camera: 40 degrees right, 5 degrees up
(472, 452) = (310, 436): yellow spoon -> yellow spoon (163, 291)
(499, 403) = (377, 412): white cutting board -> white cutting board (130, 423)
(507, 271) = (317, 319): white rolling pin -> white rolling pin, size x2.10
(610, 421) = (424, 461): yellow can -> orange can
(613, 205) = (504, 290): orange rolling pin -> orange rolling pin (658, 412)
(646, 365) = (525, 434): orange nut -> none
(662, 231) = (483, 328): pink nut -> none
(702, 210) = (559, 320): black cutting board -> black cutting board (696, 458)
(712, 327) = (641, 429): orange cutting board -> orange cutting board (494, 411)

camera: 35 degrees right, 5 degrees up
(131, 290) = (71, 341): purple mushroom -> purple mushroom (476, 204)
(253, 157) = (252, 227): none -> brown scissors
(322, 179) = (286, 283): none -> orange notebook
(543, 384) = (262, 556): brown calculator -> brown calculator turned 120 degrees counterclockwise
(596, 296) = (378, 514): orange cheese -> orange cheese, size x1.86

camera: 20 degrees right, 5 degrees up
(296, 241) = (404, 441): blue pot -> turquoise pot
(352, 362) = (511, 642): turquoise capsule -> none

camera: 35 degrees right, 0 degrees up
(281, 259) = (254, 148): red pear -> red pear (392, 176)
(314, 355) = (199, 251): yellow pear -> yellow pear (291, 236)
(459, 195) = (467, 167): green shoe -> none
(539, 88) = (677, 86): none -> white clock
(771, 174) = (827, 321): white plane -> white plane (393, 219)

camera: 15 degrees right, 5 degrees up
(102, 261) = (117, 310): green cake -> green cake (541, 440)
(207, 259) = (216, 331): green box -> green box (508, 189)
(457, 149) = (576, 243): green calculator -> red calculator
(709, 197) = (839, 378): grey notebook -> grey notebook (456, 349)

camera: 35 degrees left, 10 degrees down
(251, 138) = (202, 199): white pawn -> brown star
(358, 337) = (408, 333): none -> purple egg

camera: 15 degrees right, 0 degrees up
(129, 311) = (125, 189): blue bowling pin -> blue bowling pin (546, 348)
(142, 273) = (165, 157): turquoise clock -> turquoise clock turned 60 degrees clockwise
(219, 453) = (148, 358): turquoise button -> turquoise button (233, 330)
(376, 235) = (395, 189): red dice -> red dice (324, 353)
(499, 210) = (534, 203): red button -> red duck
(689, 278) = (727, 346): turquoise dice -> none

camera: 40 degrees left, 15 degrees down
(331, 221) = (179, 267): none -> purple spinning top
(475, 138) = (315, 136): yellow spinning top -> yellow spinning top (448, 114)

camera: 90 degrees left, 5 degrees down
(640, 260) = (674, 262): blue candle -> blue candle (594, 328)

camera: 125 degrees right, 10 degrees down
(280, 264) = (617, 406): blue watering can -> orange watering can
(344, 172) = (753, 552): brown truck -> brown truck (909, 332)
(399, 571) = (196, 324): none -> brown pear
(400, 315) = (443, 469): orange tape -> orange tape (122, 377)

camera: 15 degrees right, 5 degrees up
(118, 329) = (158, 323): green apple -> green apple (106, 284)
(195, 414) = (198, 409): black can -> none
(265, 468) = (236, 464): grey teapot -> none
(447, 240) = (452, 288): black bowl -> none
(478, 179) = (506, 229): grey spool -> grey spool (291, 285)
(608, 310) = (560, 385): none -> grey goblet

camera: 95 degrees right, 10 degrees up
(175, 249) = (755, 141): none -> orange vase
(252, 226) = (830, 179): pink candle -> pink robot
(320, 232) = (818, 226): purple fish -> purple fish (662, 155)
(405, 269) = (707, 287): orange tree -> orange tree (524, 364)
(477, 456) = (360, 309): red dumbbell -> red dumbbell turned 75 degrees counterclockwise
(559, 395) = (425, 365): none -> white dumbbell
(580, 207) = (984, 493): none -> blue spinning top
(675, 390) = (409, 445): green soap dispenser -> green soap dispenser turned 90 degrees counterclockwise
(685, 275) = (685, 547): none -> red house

•••••

• [Problem to solve] Print the first line of the records above and each line after it, exactly, through the line with "(662, 231) = (483, 328): pink nut -> none".

• [Answer box]
camera: 40 degrees right, 5 degrees up
(472, 452) = (310, 436): yellow spoon -> yellow spoon (163, 291)
(499, 403) = (377, 412): white cutting board -> white cutting board (130, 423)
(507, 271) = (317, 319): white rolling pin -> white rolling pin, size x2.10
(610, 421) = (424, 461): yellow can -> orange can
(613, 205) = (504, 290): orange rolling pin -> orange rolling pin (658, 412)
(646, 365) = (525, 434): orange nut -> none
(662, 231) = (483, 328): pink nut -> none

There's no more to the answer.